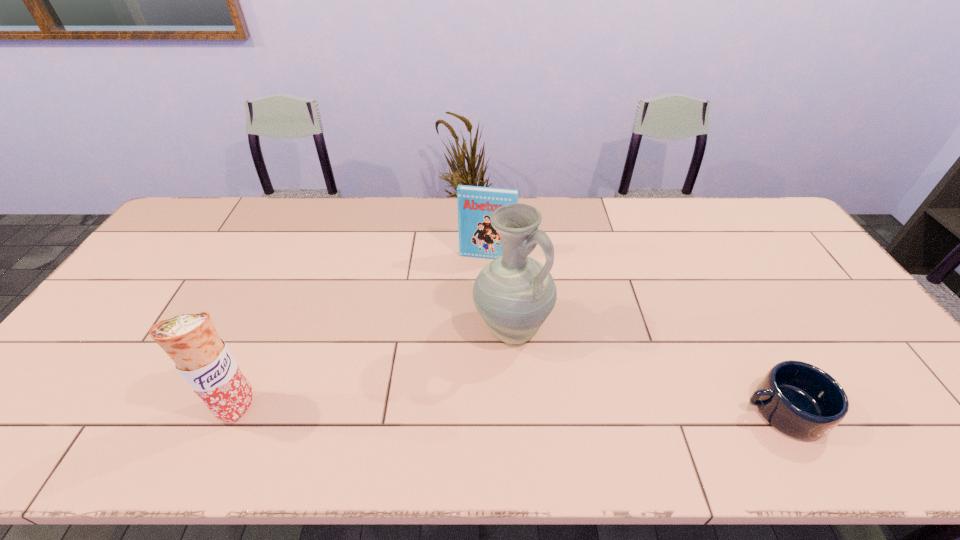
I want to click on vacant space on the desktop that is between the burrito and the rightmost object and is positioned on the front cover of the book, so click(455, 408).

This screenshot has height=540, width=960. In order to click on free space on the desktop that is between the burrito and the mug and is positioned on the handle side of the pitcher in this screenshot , I will do `click(559, 409)`.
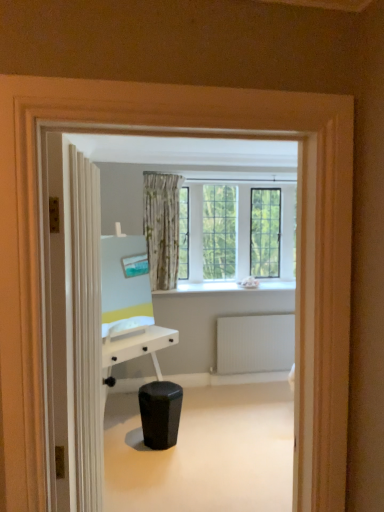
This screenshot has width=384, height=512. What do you see at coordinates (227, 287) in the screenshot?
I see `white smooth window sill at center` at bounding box center [227, 287].

I want to click on black matte music stool at center, so click(160, 413).

How many degrees apart are the facing directions of black matte music stool at center and white smooth window sill at center?

The facing directions of black matte music stool at center and white smooth window sill at center are 137 degrees apart.

Is black matte music stool at center behind white smooth window sill at center?

No, it is not.

From a real-world perspective, is black matte music stool at center on top of white smooth window sill at center?

No, from a real-world perspective, black matte music stool at center is not above white smooth window sill at center.

Which is more to the right, black matte music stool at center or white smooth window sill at center?

white smooth window sill at center is more to the right.

Find the location of `door on the left of black matte music stool at center`. door on the left of black matte music stool at center is located at coordinates (76, 325).

Is white textured door at left bigger than black matte music stool at center?

Yes, white textured door at left is bigger than black matte music stool at center.

Does point (68, 156) come in front of point (174, 391)?

Yes, it is.

Is point (290, 334) closer or farther from the camera than point (99, 342)?

Point (290, 334).

Could white textured door at left be considered to be inside white matte radiator at lower right?

Definitely not — white textured door at left is not inside white matte radiator at lower right.

Which object is further away from the camera taking this photo, white matte radiator at lower right or white textured door at left?

white matte radiator at lower right is further away from the camera.

Which is closer to the camera, (154, 449) or (88, 329)?

Point (154, 449) is farther from the camera than point (88, 329).

How many degrees apart are the facing directions of black matte music stool at center and white textured door at left?

The angular difference between black matte music stool at center and white textured door at left is 142 degrees.

Which object is wider, black matte music stool at center or white textured door at left?

Wider between the two is black matte music stool at center.

Looking at the image, does black matte music stool at center seem bigger or smaller compared to white textured door at left?

black matte music stool at center is smaller than white textured door at left.

Considering the sizes of objects black matte music stool at center and white matte radiator at lower right in the image provided, who is bigger, black matte music stool at center or white matte radiator at lower right?

Bigger between the two is black matte music stool at center.

Between black matte music stool at center and white matte radiator at lower right, which one has larger width?

Wider between the two is black matte music stool at center.

From the image's perspective, which one is positioned lower, black matte music stool at center or white matte radiator at lower right?

black matte music stool at center is shown below in the image.

Considering the relative sizes of black matte music stool at center and white matte radiator at lower right in the image provided, is black matte music stool at center taller than white matte radiator at lower right?

No, black matte music stool at center is not taller than white matte radiator at lower right.

How many degrees apart are the facing directions of white smooth window sill at center and white textured door at left?

There is a 81.2-degree angle between the facing directions of white smooth window sill at center and white textured door at left.

Does white smooth window sill at center lie in front of white textured door at left?

That is False.

Image resolution: width=384 pixels, height=512 pixels. Identify the location of door above the white smooth window sill at center (from a real-world perspective). (76, 325).

Which of these two, white smooth window sill at center or black matte music stool at center, is bigger?

Bigger between the two is white smooth window sill at center.

Considering the relative sizes of white smooth window sill at center and black matte music stool at center in the image provided, is white smooth window sill at center thinner than black matte music stool at center?

No.

Is white smooth window sill at center placed right next to black matte music stool at center?

No, white smooth window sill at center is not next to black matte music stool at center.

At what (x,y) coordinates should I click in order to perform the action: click on music stool in front of the white smooth window sill at center. Please return your answer as a coordinate pair (x, y). This screenshot has height=512, width=384. Looking at the image, I should click on (160, 413).

The height and width of the screenshot is (512, 384). Find the location of `music stool beneath the white textured door at left (from a real-world perspective)`. music stool beneath the white textured door at left (from a real-world perspective) is located at coordinates (160, 413).

Considering their positions, is white textured door at left positioned further to black matte music stool at center than white matte radiator at lower right?

white textured door at left is further to black matte music stool at center.

Which object lies further to the anchor point white matte radiator at lower right, white smooth window sill at center or black matte music stool at center?

black matte music stool at center is further to white matte radiator at lower right.

Which object lies further to the anchor point black matte music stool at center, white textured door at left or white smooth window sill at center?

white textured door at left.

When comparing their distances from white textured door at left, does white smooth window sill at center or black matte music stool at center seem further?

white smooth window sill at center is positioned further to the anchor white textured door at left.

Which object lies further to the anchor point white smooth window sill at center, white textured door at left or white matte radiator at lower right?

The object further to white smooth window sill at center is white textured door at left.

Considering their positions, is black matte music stool at center positioned further to white textured door at left than white smooth window sill at center?

white smooth window sill at center.

Which object lies nearer to the anchor point black matte music stool at center, white smooth window sill at center or white textured door at left?

Based on the image, white smooth window sill at center appears to be nearer to black matte music stool at center.

Which object lies further to the anchor point white smooth window sill at center, white matte radiator at lower right or white textured door at left?

Among the two, white textured door at left is located further to white smooth window sill at center.

Where is `music stool between white textured door at left and white matte radiator at lower right from front to back`? This screenshot has width=384, height=512. music stool between white textured door at left and white matte radiator at lower right from front to back is located at coordinates tap(160, 413).

This screenshot has width=384, height=512. I want to click on music stool between white textured door at left and white smooth window sill at center along the z-axis, so click(160, 413).

I want to click on window sill between black matte music stool at center and white matte radiator at lower right in the front-back direction, so click(227, 287).

Locate an element on the screen. The height and width of the screenshot is (512, 384). window sill positioned between white textured door at left and white matte radiator at lower right from near to far is located at coordinates (227, 287).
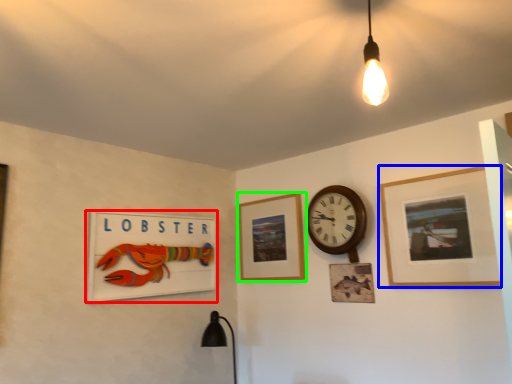
Question: Estimate the real-world distances between objects in this image. Which object is closer to picture frame (highlighted by a red box), picture frame (highlighted by a blue box) or picture frame (highlighted by a green box)?

Choices:
 (A) picture frame
 (B) picture frame

Answer: (B)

WHAT TO WORK ON:
Go through the data above and list every line that contains the word "Considering", copying each one in full.

REPLY TO THE TASK:
Considering the sizes of objects black matte music stool at center and white matte radiator at lower right in the image provided, who is bigger, black matte music stool at center or white matte radiator at lower right?
Considering the relative sizes of black matte music stool at center and white matte radiator at lower right in the image provided, is black matte music stool at center taller than white matte radiator at lower right?
Considering the relative sizes of white smooth window sill at center and black matte music stool at center in the image provided, is white smooth window sill at center thinner than black matte music stool at center?
Considering their positions, is white textured door at left positioned further to black matte music stool at center than white matte radiator at lower right?
Considering their positions, is black matte music stool at center positioned further to white textured door at left than white smooth window sill at center?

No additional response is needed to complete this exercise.